- **Work request**: Go through the listing below and retype exactly the lines starting at the one with "yellow rectangle at" and ending at the one with "green ellipse: moved 4 px up", skipping pictures.

- **Supplied data**:

■ ■ ■ ■ ■ ■ ■

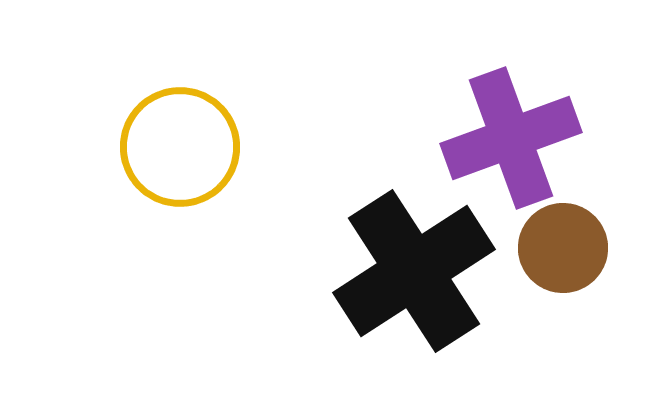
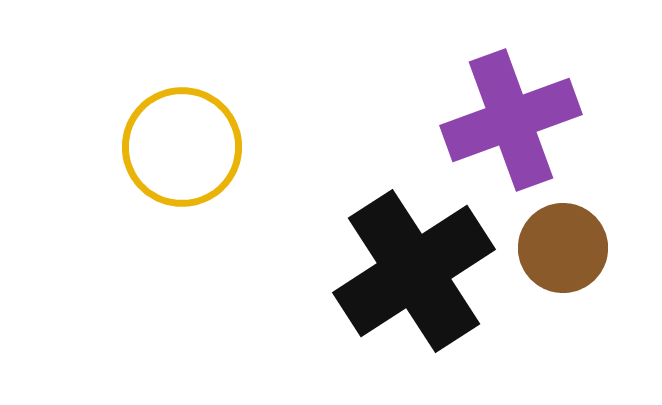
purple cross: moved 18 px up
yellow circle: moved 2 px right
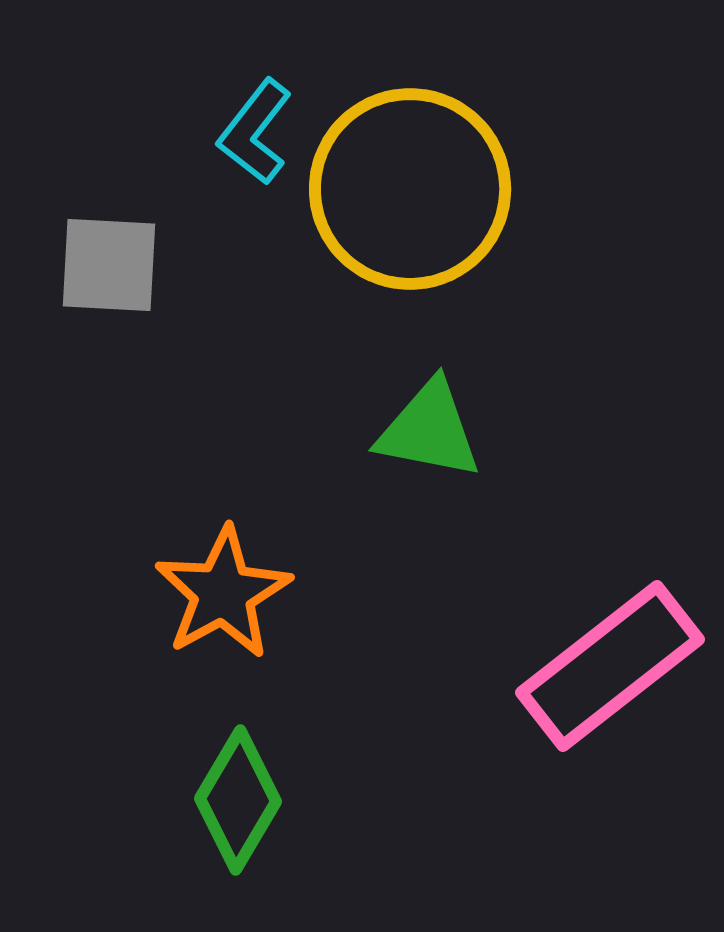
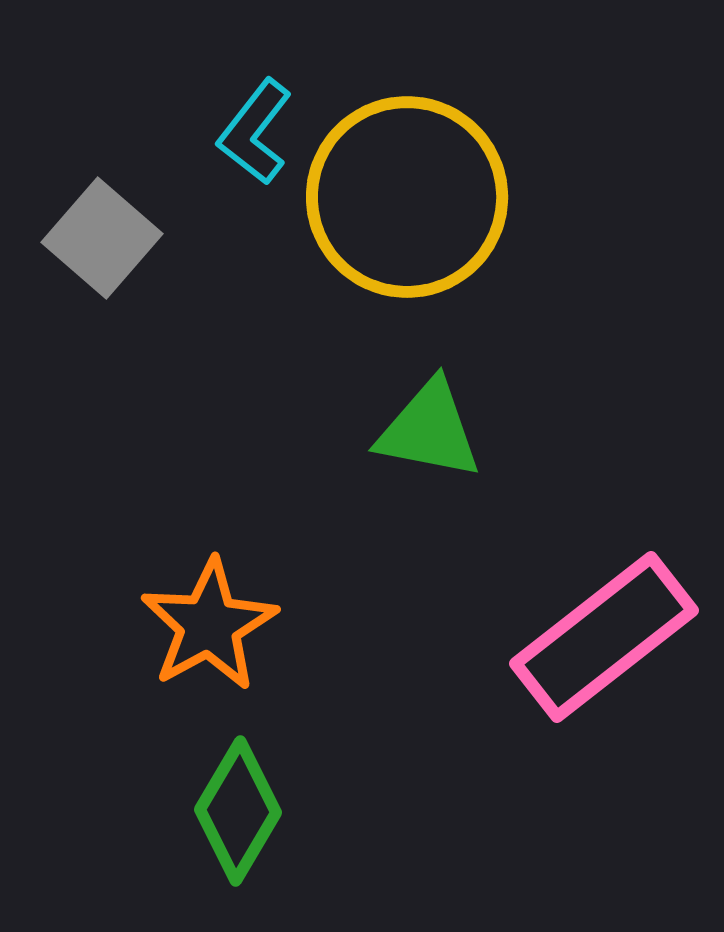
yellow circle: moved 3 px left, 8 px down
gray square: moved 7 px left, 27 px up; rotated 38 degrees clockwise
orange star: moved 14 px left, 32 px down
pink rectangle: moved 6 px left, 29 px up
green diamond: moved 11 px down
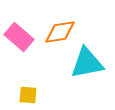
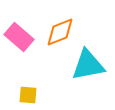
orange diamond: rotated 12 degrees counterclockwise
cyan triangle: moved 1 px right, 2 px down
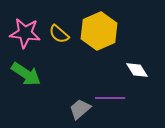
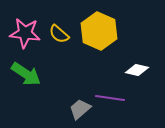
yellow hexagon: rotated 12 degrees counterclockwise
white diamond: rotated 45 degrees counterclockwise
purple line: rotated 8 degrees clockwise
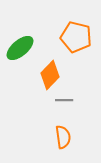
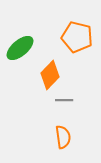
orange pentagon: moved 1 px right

■ ■ ■ ■ ■ ■ ■

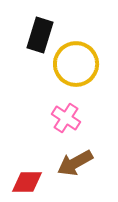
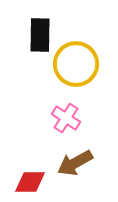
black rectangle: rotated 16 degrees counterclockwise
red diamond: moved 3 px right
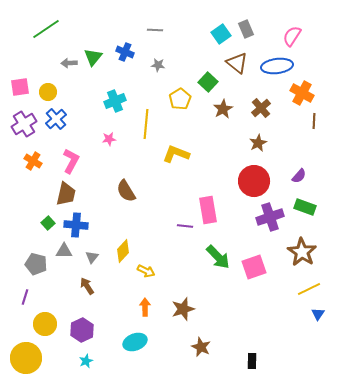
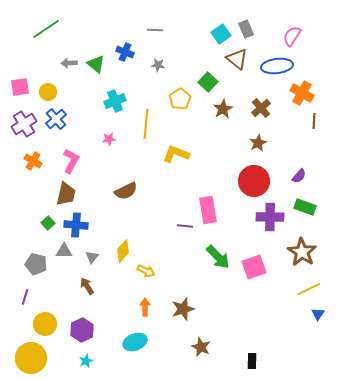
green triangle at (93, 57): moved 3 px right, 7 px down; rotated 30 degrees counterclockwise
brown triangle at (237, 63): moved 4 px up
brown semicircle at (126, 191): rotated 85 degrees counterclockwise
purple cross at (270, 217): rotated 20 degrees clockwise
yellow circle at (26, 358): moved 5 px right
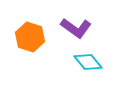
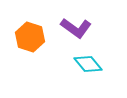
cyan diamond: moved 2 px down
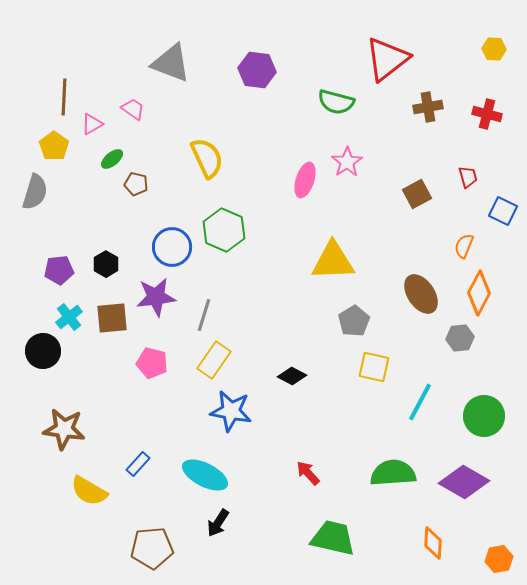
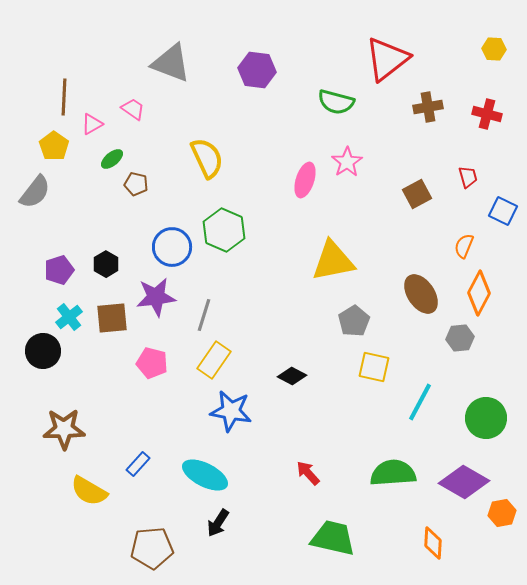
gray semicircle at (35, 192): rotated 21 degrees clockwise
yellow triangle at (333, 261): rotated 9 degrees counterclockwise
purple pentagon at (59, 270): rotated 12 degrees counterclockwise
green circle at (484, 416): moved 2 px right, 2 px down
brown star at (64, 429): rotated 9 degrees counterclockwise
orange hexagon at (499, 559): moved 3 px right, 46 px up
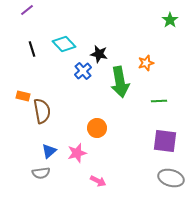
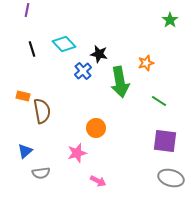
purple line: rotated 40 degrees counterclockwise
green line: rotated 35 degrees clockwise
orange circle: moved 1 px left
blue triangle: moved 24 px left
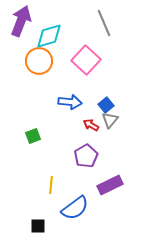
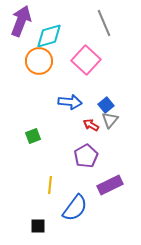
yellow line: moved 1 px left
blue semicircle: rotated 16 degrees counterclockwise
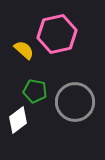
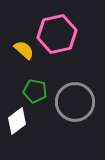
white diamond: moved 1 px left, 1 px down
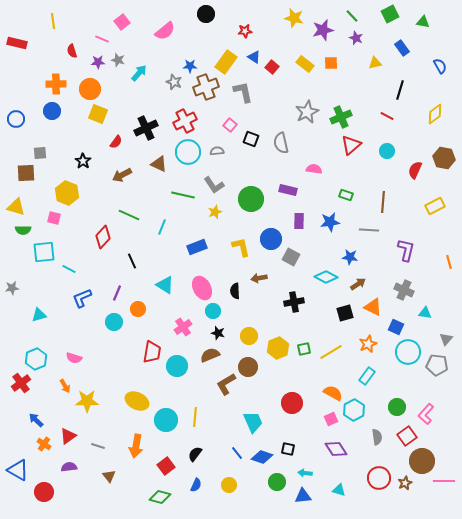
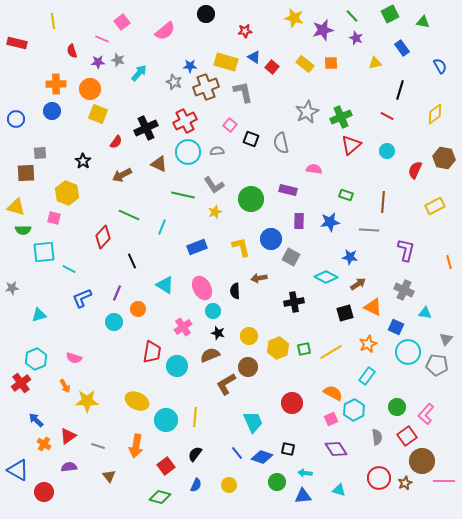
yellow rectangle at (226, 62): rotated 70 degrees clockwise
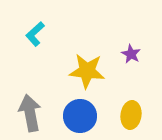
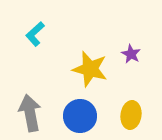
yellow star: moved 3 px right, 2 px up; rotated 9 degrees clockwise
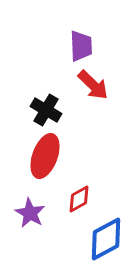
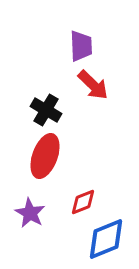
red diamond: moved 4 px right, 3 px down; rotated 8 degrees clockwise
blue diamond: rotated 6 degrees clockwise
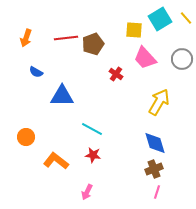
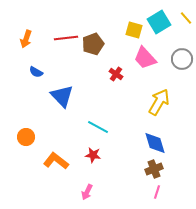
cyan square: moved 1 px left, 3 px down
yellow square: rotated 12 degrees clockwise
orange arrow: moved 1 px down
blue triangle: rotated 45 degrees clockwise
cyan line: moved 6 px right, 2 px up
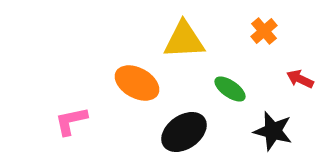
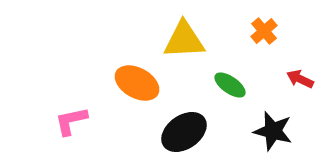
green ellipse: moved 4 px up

■ ■ ■ ■ ■ ■ ■

- **Exercise output**:
yellow rectangle at (226, 62): rotated 70 degrees clockwise
yellow star: moved 3 px right, 2 px up; rotated 9 degrees clockwise
red diamond: moved 4 px right, 3 px down; rotated 8 degrees clockwise
blue diamond: rotated 6 degrees clockwise
cyan square: moved 1 px left, 3 px down
yellow square: rotated 12 degrees clockwise
orange arrow: moved 1 px down
blue triangle: rotated 45 degrees clockwise
cyan line: moved 6 px right, 2 px up
green ellipse: moved 4 px up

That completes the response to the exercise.